### DESCRIPTION OF THE TASK:
Copy all entries without alteration and skip the pictures they hold.
** Opening RECORDS FOR PROCESSING block **
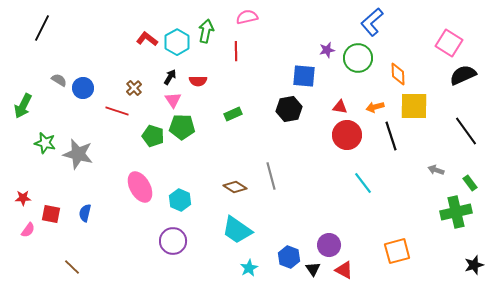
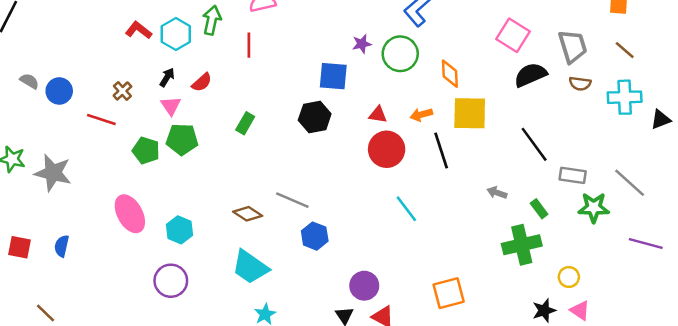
red semicircle: (198, 81) -> (202, 82), turned -42
green rectangle: (233, 114) -> (245, 123), turned -36
gray line: (271, 176) -> (292, 200), turned -52
blue hexagon: (289, 257) -> (315, 236), moved

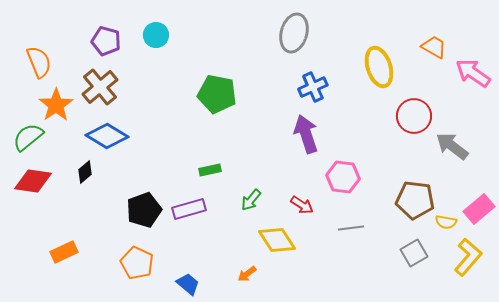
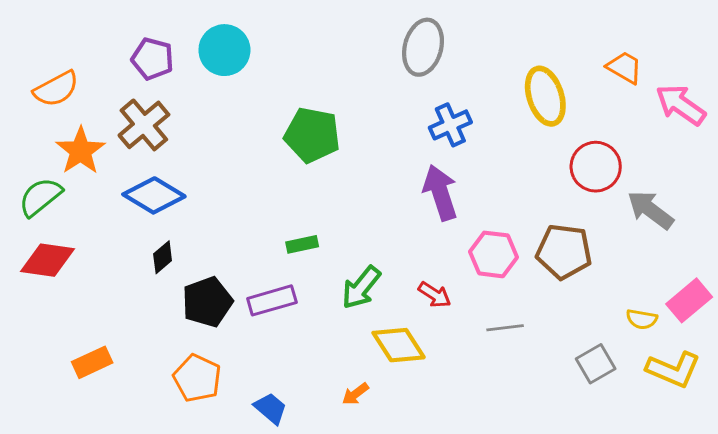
cyan circle: (156, 35) -> (224, 50), size x1.4
orange semicircle: (39, 62) -> (56, 89), turned 84
black diamond: (85, 172) -> (163, 257), moved
green arrow: (251, 200) -> (361, 288), size x1.4
brown pentagon: (415, 200) -> (564, 252), moved
yellow L-shape: (468, 257) -> (673, 370), turned 72

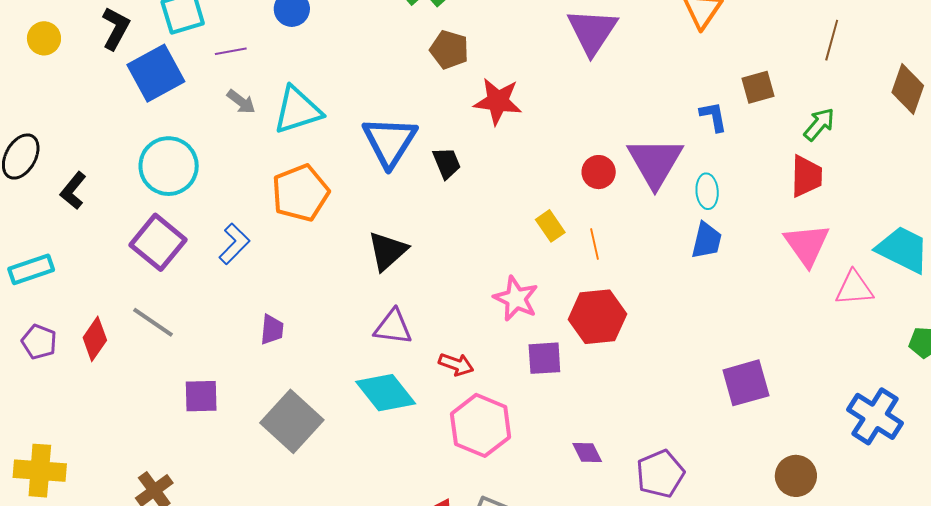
** Closing RECORDS FOR PROCESSING block **
### SOLUTION TO THE PROBLEM:
red semicircle: (198, 81) -> (202, 82), turned -42
green rectangle: (233, 114) -> (245, 123), turned -36
gray line: (271, 176) -> (292, 200), turned -52
blue hexagon: (289, 257) -> (315, 236), moved

cyan circle: (156, 35) -> (224, 50), size x1.4
orange semicircle: (39, 62) -> (56, 89), turned 84
black diamond: (85, 172) -> (163, 257), moved
green arrow: (251, 200) -> (361, 288), size x1.4
brown pentagon: (415, 200) -> (564, 252), moved
yellow L-shape: (468, 257) -> (673, 370), turned 72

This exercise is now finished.